INPUT

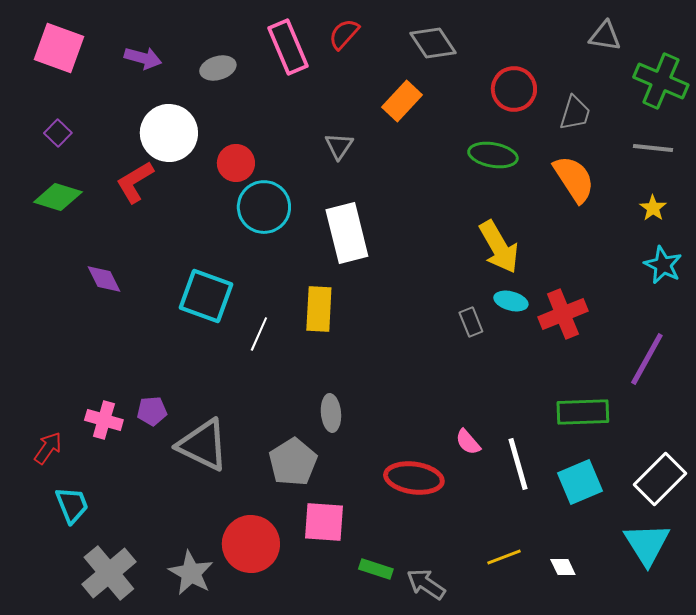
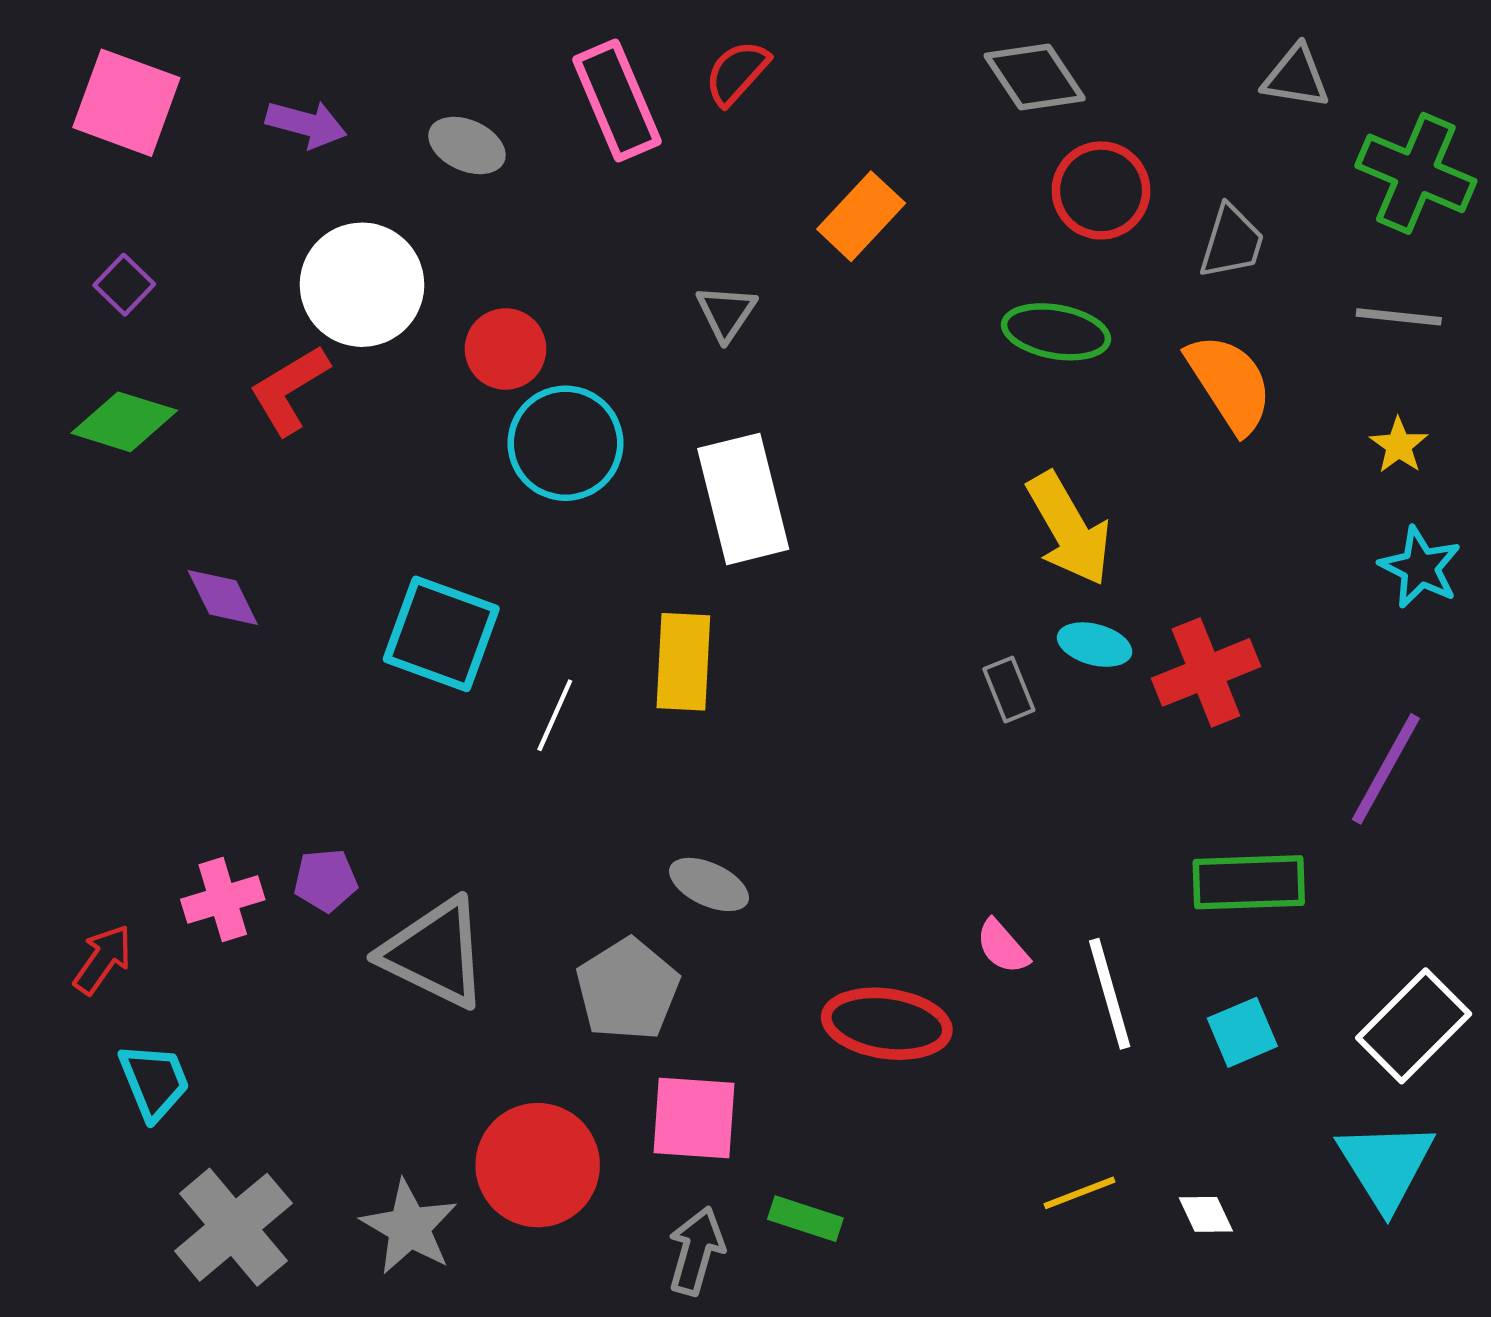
gray diamond: (433, 43) -> (1035, 77), moved
gray ellipse: (218, 68) -> (467, 145), turned 40
gray ellipse: (331, 413) -> (709, 884), turned -60
pink cross: (104, 420) -> (223, 899), turned -33
cyan square: (580, 482) -> (1242, 1032), size x0.7
gray arrow: (426, 584) -> (696, 1251), moved, turned 72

WHAT THE TASK REQUIRES
Nothing but the lines from the one with "gray ellipse: (218, 68)" through the last line of the records above should be retyped, and those word for word.

ANSWER TO THE EXERCISE
gray ellipse: (218, 68) -> (467, 145), turned 40
gray ellipse: (331, 413) -> (709, 884), turned -60
pink cross: (104, 420) -> (223, 899), turned -33
cyan square: (580, 482) -> (1242, 1032), size x0.7
gray arrow: (426, 584) -> (696, 1251), moved, turned 72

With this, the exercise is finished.